-- Opening Marker --
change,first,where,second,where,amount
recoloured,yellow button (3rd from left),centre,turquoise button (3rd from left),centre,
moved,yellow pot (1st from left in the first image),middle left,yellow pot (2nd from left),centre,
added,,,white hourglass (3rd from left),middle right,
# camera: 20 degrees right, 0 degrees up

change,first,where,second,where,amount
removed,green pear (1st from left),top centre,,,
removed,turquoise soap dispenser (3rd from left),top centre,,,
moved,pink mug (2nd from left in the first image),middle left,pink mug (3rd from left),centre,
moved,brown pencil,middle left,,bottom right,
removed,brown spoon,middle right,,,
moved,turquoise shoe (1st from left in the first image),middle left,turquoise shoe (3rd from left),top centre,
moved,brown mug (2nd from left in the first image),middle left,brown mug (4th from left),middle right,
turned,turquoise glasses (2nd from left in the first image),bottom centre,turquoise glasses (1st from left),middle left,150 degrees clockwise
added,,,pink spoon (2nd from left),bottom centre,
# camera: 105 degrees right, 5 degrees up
-- Closing Marker --
-- Opening Marker --
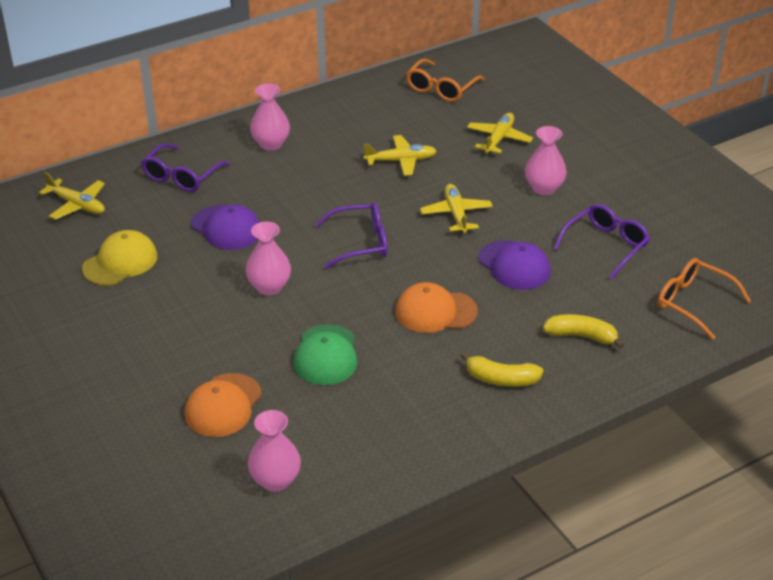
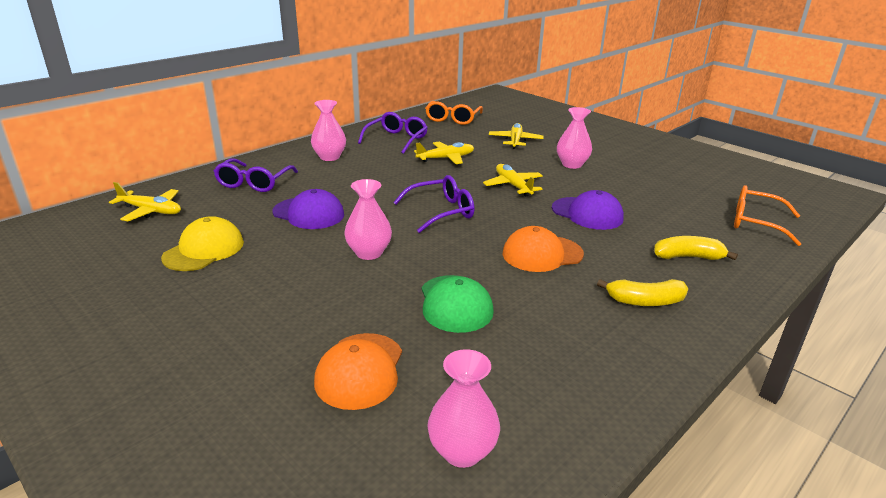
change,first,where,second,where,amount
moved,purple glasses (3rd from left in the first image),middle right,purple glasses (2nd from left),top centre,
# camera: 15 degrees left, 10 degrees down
-- Closing Marker --
Return all lines from the entries that contain the string "yellow".

recoloured,yellow button (3rd from left),centre,turquoise button (3rd from left),centre,
moved,yellow pot (1st from left in the first image),middle left,yellow pot (2nd from left),centre,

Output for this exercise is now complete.